-------- MATERIAL PROVIDED
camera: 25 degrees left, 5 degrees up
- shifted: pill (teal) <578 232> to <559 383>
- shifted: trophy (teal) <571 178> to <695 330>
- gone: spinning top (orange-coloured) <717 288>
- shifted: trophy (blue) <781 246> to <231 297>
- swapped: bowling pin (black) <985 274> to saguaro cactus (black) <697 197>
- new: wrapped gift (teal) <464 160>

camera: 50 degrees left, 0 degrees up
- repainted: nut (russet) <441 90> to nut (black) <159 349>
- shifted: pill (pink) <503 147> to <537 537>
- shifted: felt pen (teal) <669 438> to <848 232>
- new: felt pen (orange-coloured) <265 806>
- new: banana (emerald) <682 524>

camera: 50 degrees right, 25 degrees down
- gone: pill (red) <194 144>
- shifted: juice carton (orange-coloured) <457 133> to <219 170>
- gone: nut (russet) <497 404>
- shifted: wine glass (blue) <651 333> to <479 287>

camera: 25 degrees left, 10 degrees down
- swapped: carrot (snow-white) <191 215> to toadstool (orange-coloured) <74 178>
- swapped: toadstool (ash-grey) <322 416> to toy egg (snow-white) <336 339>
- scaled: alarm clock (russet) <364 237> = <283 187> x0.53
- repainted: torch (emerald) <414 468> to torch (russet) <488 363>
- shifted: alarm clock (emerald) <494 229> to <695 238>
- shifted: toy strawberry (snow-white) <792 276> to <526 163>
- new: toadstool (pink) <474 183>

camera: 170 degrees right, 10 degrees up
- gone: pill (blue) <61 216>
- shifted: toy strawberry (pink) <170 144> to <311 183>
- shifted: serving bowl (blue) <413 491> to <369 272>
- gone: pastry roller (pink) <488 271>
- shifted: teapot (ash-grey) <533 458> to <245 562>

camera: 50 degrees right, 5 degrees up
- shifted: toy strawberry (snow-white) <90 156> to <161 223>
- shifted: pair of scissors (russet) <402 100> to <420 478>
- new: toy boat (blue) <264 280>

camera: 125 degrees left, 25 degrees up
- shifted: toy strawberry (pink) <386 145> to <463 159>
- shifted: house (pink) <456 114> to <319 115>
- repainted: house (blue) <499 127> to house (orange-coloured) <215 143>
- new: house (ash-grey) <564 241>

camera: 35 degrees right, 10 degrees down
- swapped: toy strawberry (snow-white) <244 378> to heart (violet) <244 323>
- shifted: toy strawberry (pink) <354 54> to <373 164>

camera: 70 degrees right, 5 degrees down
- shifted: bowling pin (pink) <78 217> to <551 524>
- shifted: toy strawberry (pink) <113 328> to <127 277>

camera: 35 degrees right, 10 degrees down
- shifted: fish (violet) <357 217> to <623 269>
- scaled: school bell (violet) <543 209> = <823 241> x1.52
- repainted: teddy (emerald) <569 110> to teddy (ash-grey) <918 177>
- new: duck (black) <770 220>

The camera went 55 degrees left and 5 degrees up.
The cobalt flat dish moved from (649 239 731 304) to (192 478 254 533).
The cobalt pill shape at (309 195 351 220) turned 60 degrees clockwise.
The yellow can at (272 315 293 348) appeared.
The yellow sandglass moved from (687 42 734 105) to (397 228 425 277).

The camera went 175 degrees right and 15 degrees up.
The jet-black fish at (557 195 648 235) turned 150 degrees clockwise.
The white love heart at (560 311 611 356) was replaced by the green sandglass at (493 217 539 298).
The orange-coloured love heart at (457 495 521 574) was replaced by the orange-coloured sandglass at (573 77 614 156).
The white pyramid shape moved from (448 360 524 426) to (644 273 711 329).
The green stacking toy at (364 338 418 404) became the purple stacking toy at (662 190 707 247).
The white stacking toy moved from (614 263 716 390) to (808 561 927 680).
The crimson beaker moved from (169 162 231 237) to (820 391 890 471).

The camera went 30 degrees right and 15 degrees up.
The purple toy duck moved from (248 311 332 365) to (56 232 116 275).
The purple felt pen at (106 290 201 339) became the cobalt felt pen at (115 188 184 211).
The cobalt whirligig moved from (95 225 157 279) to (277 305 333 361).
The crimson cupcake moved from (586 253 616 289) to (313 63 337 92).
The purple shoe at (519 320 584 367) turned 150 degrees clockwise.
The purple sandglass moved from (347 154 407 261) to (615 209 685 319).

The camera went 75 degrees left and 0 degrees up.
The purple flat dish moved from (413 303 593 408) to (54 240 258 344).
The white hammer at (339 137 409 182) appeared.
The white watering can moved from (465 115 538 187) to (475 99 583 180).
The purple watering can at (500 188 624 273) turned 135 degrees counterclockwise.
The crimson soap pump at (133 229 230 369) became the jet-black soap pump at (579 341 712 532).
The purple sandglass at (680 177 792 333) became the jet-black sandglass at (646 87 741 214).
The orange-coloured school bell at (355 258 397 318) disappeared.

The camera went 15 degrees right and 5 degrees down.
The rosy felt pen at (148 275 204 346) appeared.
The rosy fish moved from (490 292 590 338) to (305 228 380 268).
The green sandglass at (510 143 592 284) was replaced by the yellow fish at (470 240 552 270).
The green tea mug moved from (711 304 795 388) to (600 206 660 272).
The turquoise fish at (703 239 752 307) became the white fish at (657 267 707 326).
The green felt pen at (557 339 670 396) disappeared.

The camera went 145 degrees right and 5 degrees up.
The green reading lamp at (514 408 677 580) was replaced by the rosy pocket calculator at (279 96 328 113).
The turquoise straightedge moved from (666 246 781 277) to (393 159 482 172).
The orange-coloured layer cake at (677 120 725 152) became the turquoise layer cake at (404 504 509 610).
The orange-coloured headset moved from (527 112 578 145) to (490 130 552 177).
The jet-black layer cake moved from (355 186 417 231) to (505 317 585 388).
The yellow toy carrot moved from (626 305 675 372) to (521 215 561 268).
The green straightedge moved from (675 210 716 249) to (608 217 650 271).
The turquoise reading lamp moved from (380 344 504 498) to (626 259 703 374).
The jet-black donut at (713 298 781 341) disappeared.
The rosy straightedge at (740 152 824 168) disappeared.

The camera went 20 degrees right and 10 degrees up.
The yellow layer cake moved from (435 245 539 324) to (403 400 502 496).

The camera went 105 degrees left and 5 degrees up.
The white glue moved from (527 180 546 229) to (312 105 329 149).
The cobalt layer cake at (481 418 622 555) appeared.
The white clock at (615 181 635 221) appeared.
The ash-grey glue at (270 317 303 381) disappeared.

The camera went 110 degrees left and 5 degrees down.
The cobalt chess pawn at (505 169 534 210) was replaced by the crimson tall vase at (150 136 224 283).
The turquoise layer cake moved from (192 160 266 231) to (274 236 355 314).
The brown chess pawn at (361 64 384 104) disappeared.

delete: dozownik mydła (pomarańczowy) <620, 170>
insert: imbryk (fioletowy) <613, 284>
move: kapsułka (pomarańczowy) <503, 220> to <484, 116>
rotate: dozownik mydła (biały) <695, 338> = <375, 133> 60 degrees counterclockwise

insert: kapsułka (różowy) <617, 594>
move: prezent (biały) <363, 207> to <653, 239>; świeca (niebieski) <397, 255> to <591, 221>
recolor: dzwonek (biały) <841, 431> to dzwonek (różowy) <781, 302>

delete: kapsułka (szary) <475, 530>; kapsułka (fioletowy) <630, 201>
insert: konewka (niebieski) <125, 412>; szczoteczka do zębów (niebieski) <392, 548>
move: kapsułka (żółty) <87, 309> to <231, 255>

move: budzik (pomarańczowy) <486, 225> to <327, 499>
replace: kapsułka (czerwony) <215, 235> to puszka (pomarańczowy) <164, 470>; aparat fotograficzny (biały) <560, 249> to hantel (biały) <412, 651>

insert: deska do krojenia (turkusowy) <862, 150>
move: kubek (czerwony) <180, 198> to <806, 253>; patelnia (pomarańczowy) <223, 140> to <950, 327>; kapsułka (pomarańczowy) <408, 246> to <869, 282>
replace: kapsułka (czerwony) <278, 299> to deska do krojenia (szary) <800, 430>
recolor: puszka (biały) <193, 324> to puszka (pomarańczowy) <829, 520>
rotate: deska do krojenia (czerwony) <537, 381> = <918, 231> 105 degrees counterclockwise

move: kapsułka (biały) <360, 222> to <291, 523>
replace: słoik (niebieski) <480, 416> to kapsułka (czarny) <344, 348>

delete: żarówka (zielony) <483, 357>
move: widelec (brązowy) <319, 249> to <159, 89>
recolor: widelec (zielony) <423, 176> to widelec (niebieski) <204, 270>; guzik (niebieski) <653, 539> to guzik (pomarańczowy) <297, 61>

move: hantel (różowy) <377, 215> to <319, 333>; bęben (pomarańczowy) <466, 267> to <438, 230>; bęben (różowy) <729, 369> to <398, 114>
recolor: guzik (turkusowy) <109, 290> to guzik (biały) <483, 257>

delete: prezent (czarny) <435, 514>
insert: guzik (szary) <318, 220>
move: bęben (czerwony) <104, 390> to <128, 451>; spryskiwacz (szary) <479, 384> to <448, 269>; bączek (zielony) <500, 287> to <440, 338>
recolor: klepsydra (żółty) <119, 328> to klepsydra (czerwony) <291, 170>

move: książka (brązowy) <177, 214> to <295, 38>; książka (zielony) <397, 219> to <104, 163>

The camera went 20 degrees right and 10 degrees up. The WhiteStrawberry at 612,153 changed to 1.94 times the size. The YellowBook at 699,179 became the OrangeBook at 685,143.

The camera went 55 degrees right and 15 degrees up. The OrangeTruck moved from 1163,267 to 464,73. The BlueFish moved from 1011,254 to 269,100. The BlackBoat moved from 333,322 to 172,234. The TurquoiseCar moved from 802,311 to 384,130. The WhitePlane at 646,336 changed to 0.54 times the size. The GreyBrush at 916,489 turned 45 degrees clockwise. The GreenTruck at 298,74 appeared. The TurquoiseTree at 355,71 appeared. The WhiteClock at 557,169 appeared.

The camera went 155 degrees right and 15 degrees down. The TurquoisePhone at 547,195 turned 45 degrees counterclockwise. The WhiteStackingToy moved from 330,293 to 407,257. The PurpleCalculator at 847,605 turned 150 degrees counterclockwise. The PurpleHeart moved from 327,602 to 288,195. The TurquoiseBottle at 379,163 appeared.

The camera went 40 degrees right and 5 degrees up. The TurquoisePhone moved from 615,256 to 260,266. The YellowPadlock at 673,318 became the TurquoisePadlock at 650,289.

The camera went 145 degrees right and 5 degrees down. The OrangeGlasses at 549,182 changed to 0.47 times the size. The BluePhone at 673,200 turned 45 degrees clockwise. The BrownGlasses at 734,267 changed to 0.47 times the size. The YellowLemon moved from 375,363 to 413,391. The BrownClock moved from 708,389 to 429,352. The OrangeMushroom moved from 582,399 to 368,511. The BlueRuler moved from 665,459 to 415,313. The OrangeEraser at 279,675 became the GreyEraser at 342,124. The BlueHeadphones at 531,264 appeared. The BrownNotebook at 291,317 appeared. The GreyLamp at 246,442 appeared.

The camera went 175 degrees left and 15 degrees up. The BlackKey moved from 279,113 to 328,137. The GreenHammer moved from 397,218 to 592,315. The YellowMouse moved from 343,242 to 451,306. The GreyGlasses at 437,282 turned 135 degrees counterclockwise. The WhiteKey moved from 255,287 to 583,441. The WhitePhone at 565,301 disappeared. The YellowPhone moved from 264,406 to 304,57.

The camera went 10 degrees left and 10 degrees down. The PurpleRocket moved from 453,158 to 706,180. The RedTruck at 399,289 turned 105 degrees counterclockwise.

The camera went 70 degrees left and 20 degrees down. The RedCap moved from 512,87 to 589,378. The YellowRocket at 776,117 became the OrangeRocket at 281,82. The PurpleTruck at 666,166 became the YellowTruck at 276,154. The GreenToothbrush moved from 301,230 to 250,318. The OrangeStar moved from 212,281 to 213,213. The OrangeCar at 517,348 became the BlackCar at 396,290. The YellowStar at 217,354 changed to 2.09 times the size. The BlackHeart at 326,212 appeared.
----------------
WHAT YOU ARE ASKED TO DO:
The reply should consist solely of the lines of the data, exact, from the opening line through the line with "- swapped: carrot", inclusive.

TASK SOLUTION:
camera: 25 degrees left, 5 degrees up
- shifted: pill (teal) <578 232> to <559 383>
- shifted: trophy (teal) <571 178> to <695 330>
- gone: spinning top (orange-coloured) <717 288>
- shifted: trophy (blue) <781 246> to <231 297>
- swapped: bowling pin (black) <985 274> to saguaro cactus (black) <697 197>
- new: wrapped gift (teal) <464 160>

camera: 50 degrees left, 0 degrees up
- repainted: nut (russet) <441 90> to nut (black) <159 349>
- shifted: pill (pink) <503 147> to <537 537>
- shifted: felt pen (teal) <669 438> to <848 232>
- new: felt pen (orange-coloured) <265 806>
- new: banana (emerald) <682 524>

camera: 50 degrees right, 25 degrees down
- gone: pill (red) <194 144>
- shifted: juice carton (orange-coloured) <457 133> to <219 170>
- gone: nut (russet) <497 404>
- shifted: wine glass (blue) <651 333> to <479 287>

camera: 25 degrees left, 10 degrees down
- swapped: carrot (snow-white) <191 215> to toadstool (orange-coloured) <74 178>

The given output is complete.